# [WORK TO BE COMPLETED]
Every line of the entries below from the one containing "cyan square: (133, 221)" to the one containing "red cross: (151, 116) -> (278, 296), moved", both ends included, must be written out exactly. No other line belongs in the answer.

#### RECORDS TO PROCESS ####

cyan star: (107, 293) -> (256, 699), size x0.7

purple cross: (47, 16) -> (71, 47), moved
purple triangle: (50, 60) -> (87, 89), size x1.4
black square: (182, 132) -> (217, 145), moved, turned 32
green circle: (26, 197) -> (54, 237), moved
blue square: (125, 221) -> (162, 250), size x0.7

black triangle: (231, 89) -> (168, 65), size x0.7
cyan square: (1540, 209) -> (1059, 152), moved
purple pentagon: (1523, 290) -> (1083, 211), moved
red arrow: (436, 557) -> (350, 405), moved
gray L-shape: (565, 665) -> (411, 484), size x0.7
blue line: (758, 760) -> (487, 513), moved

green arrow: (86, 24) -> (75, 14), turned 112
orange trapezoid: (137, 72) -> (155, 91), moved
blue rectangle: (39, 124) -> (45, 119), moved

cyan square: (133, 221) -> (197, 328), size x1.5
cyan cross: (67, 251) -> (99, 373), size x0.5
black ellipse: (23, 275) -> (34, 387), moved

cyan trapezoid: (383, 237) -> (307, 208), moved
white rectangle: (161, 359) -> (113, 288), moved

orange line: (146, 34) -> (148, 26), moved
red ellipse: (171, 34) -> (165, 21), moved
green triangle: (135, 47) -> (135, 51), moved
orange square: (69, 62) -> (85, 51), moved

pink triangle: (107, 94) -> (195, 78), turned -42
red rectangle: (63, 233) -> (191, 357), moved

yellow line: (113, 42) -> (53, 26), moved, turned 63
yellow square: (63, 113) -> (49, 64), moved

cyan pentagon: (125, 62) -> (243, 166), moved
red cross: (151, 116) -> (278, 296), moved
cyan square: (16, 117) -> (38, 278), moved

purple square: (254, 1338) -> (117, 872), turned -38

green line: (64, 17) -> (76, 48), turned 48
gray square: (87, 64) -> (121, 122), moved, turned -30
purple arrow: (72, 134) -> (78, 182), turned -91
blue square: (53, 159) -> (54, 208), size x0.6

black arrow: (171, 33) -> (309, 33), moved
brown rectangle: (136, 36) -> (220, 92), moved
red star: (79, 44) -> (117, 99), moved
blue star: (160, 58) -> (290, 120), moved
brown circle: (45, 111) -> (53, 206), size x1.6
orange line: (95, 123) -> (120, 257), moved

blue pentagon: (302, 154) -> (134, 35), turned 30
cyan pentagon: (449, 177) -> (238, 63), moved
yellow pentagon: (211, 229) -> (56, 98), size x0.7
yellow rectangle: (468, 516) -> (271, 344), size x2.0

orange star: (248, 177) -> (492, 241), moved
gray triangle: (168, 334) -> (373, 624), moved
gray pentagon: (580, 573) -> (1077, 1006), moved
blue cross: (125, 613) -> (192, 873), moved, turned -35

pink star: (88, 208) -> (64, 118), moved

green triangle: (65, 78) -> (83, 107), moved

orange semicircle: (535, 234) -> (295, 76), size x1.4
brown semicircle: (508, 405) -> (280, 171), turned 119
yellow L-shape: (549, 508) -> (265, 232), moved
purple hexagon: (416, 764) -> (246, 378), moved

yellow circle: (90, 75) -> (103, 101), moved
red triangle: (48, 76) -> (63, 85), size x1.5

####

# [RESPONSE BOX]
cyan square: (133, 221) -> (197, 328), size x1.5
cyan cross: (67, 251) -> (99, 373), size x0.5
black ellipse: (23, 275) -> (34, 387), moved

cyan trapezoid: (383, 237) -> (307, 208), moved
white rectangle: (161, 359) -> (113, 288), moved

orange line: (146, 34) -> (148, 26), moved
red ellipse: (171, 34) -> (165, 21), moved
green triangle: (135, 47) -> (135, 51), moved
orange square: (69, 62) -> (85, 51), moved

pink triangle: (107, 94) -> (195, 78), turned -42
red rectangle: (63, 233) -> (191, 357), moved

yellow line: (113, 42) -> (53, 26), moved, turned 63
yellow square: (63, 113) -> (49, 64), moved

cyan pentagon: (125, 62) -> (243, 166), moved
red cross: (151, 116) -> (278, 296), moved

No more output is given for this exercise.